> SUPPLIED MATERIAL:

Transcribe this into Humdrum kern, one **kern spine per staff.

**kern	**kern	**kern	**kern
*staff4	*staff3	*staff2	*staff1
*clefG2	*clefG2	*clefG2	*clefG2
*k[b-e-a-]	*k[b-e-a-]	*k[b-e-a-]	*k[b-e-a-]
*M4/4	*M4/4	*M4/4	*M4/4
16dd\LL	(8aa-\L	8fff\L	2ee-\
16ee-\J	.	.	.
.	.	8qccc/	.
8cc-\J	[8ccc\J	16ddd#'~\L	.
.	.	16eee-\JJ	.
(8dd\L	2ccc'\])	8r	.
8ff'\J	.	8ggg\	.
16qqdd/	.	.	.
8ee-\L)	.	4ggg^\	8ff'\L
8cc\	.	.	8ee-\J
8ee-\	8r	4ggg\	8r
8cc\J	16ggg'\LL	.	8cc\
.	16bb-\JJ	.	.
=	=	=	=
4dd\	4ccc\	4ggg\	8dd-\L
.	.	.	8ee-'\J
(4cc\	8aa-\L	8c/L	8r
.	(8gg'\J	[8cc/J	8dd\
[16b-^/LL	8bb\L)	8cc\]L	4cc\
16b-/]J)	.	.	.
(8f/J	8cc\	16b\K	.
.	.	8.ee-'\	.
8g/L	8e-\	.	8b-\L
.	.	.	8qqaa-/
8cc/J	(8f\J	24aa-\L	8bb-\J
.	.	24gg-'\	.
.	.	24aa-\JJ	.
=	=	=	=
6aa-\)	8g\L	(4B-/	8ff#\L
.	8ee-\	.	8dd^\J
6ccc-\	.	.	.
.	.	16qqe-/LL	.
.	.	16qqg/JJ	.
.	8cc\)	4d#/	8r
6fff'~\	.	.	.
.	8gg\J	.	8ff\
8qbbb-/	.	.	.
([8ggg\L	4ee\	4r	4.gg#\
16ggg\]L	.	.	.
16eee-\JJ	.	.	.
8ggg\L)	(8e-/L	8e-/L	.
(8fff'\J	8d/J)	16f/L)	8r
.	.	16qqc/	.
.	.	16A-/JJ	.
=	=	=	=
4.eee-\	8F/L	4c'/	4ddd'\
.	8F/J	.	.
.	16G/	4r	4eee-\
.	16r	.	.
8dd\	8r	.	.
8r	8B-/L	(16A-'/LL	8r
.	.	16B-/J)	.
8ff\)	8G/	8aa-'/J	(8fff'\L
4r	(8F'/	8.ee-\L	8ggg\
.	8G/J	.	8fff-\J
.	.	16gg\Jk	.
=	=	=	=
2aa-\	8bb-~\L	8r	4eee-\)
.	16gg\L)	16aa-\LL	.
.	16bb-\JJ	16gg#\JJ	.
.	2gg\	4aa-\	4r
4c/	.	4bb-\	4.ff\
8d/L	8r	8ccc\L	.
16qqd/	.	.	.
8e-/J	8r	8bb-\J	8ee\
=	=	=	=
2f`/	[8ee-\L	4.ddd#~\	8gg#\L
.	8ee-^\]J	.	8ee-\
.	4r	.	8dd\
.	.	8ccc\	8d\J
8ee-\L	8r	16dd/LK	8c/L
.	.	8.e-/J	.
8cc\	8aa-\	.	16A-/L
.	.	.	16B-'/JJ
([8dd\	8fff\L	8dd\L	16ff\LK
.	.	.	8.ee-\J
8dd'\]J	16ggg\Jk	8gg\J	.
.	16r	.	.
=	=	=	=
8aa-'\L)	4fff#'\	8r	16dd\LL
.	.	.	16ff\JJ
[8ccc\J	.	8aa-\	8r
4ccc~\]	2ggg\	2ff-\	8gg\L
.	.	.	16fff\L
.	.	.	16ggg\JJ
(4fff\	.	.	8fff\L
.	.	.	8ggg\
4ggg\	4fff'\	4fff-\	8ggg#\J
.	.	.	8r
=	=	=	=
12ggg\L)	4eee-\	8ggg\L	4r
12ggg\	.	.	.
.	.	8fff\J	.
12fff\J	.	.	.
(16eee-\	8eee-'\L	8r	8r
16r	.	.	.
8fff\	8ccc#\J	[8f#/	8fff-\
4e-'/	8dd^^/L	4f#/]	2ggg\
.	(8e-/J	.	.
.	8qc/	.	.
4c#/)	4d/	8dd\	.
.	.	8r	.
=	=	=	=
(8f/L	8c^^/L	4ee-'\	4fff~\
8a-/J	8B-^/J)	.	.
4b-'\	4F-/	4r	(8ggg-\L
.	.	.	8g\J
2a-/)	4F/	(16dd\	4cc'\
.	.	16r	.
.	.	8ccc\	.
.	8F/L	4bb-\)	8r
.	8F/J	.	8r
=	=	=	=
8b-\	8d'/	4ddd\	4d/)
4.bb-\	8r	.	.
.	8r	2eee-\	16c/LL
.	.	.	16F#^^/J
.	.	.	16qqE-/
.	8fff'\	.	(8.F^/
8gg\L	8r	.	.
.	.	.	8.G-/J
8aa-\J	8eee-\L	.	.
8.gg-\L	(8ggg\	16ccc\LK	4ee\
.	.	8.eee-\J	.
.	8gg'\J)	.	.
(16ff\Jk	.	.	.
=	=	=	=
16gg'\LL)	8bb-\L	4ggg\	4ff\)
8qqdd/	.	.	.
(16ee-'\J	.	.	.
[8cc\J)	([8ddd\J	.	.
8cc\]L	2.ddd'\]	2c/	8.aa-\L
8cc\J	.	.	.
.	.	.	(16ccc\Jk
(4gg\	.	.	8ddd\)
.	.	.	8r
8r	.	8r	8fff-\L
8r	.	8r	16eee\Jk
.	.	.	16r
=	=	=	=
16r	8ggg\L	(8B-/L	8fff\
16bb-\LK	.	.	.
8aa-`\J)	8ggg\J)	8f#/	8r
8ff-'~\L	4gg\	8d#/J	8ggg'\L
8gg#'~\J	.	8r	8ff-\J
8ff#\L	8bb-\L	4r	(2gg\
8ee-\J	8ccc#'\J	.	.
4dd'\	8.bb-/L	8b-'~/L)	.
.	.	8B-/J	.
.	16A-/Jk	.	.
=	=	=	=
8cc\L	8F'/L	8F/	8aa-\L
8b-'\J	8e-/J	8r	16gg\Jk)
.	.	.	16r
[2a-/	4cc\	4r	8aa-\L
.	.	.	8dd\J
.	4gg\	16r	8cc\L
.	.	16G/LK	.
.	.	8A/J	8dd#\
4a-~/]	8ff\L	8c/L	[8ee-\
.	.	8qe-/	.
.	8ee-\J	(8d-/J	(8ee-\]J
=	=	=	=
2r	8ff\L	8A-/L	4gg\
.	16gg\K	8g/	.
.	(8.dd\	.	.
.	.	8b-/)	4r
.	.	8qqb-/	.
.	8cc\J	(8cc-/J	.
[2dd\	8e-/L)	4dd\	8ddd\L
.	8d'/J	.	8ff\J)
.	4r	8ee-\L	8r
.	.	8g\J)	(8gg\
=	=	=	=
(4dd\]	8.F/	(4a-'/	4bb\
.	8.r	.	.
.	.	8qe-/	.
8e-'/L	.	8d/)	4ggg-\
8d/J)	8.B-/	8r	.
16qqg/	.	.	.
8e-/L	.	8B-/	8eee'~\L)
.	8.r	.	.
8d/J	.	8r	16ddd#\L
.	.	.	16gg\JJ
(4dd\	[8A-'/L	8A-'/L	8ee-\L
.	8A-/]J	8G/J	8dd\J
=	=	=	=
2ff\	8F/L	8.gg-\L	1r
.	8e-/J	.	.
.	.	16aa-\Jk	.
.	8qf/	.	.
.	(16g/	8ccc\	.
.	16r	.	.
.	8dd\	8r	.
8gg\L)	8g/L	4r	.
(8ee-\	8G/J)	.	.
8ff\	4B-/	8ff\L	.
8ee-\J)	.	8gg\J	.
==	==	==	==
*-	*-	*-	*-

> YOUR TASK: Report how many lines above contain the string "kern", matching case exactly, and give only the number.

> RESULT: 2